### PROBLEM DESCRIPTION
Please give the whole listing again word for word, and drop any pictures it holds.

------ GIVEN INFORMATION ------

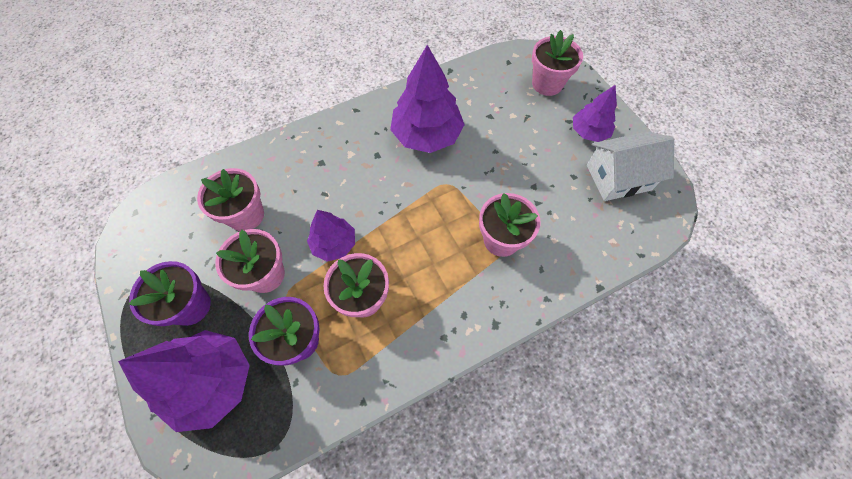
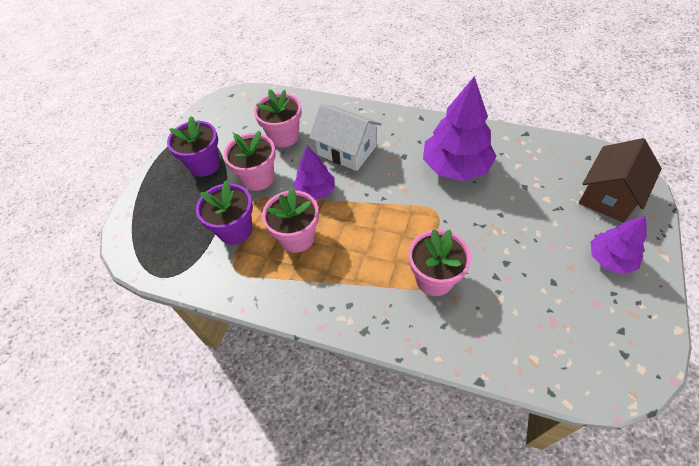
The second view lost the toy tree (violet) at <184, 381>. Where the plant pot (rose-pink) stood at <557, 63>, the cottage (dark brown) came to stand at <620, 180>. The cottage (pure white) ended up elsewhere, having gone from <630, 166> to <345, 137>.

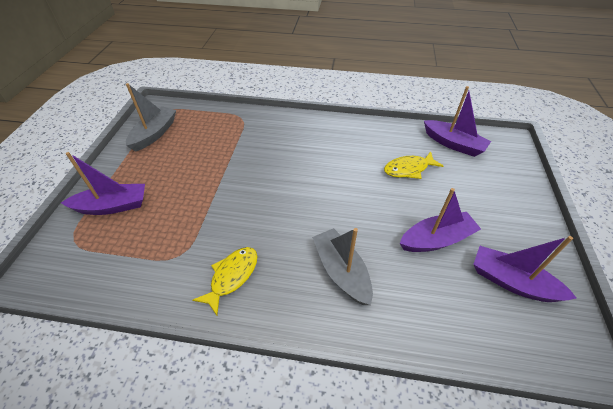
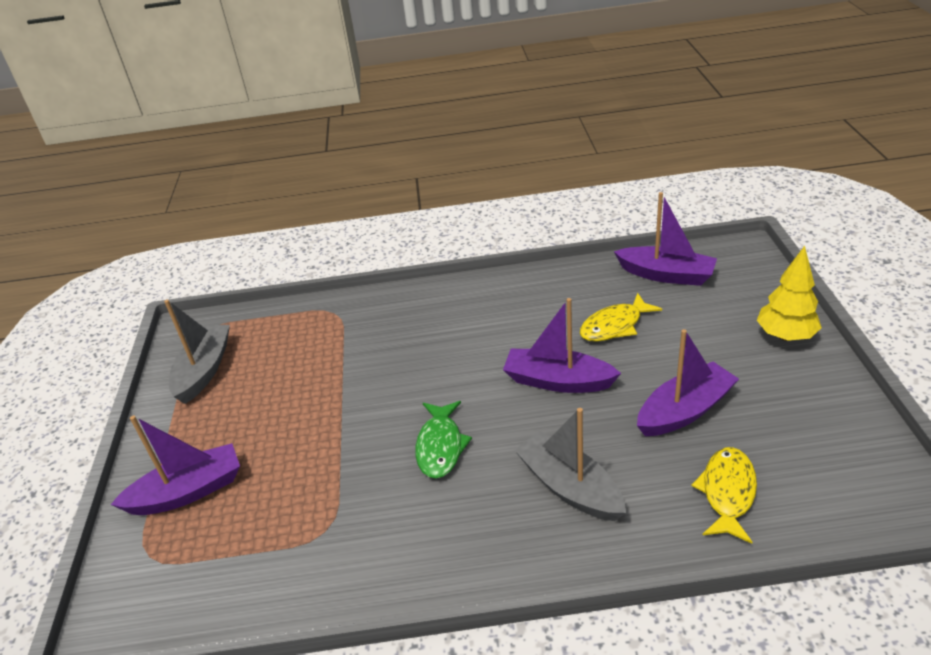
The fish figure (yellow) ended up elsewhere, having gone from <225, 281> to <724, 495>. The toy boat (violet) ended up elsewhere, having gone from <525, 269> to <562, 345>. The second view gained the fish figure (green) at <443, 440>. The second view gained the toy tree (yellow) at <789, 293>.

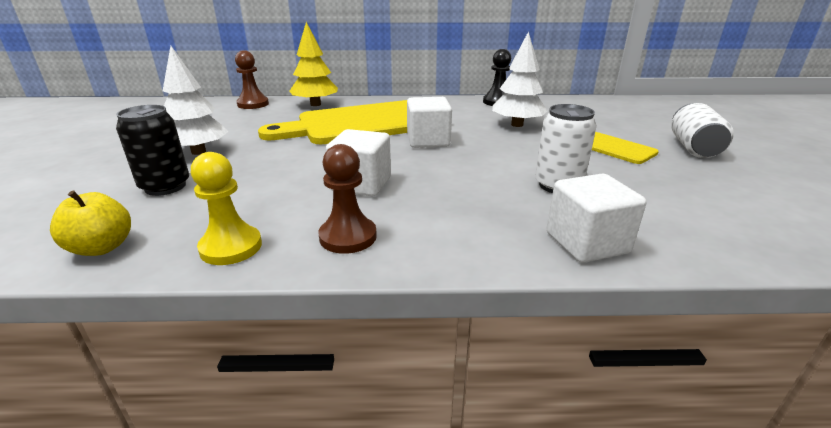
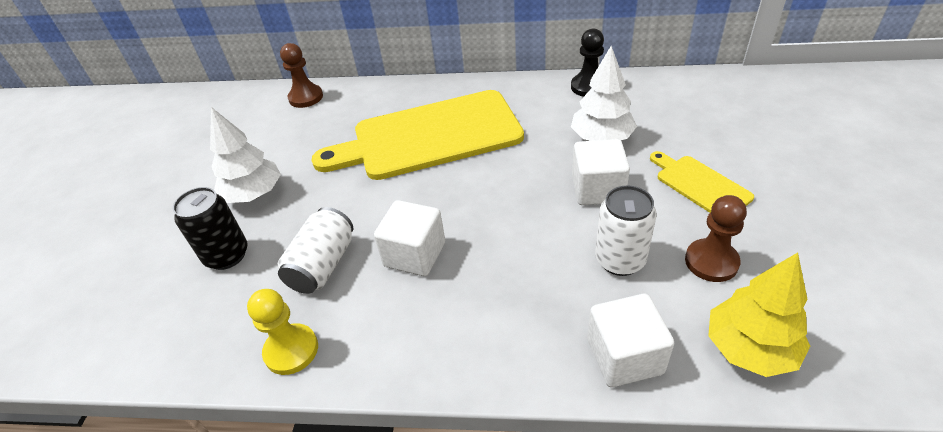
The second view lost the apple (yellow) at <90, 223>. The toy tree (yellow) ended up elsewhere, having gone from <313, 64> to <759, 315>. The pawn (dark brown) ended up elsewhere, having gone from <347, 199> to <716, 238>. The solid cube (pure white) ended up elsewhere, having gone from <429, 122> to <601, 172>. The soda can (pure white) ended up elsewhere, having gone from <702, 130> to <315, 250>.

------

### RESULT FOR THIS TASK
The second view lost the toy tree (violet) at <184, 381>. Where the plant pot (rose-pink) stood at <557, 63>, the cottage (dark brown) came to stand at <620, 180>. The cottage (pure white) ended up elsewhere, having gone from <630, 166> to <345, 137>.

The fish figure (yellow) ended up elsewhere, having gone from <225, 281> to <724, 495>. The toy boat (violet) ended up elsewhere, having gone from <525, 269> to <562, 345>. The second view gained the fish figure (green) at <443, 440>. The second view gained the toy tree (yellow) at <789, 293>.

The second view lost the apple (yellow) at <90, 223>. The toy tree (yellow) ended up elsewhere, having gone from <313, 64> to <759, 315>. The pawn (dark brown) ended up elsewhere, having gone from <347, 199> to <716, 238>. The solid cube (pure white) ended up elsewhere, having gone from <429, 122> to <601, 172>. The soda can (pure white) ended up elsewhere, having gone from <702, 130> to <315, 250>.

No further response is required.